- EXERCISE PROMPT
Restate each line below word for word, skipping every picture.
··· MATERIAL TO PROCESS ···
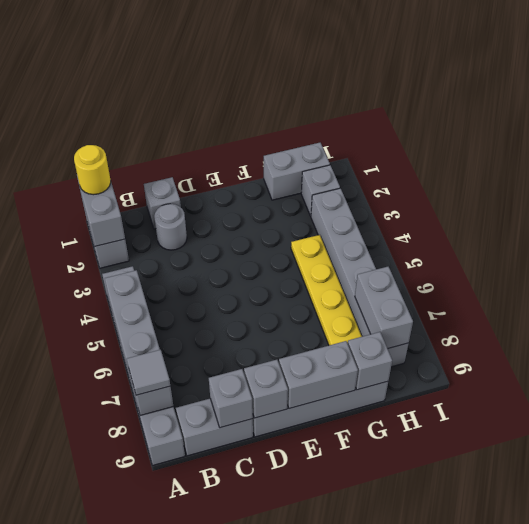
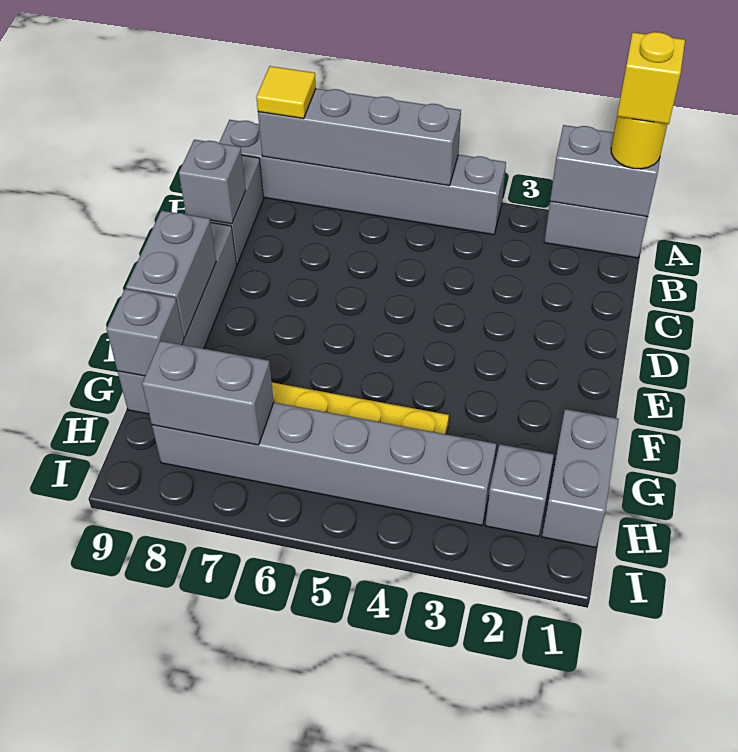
none -> yellow brick A1 level 4
grey tile A8 level 3 -> yellow tile A8 level 3
grey brick C1 level 1 -> none
grey round brick C2 level 1 -> none
grey brick D9 level 2 -> none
···
- EXPECTED ANSWER
none -> yellow brick A1 level 4
grey tile A8 level 3 -> yellow tile A8 level 3
grey brick C1 level 1 -> none
grey round brick C2 level 1 -> none
grey brick D9 level 2 -> none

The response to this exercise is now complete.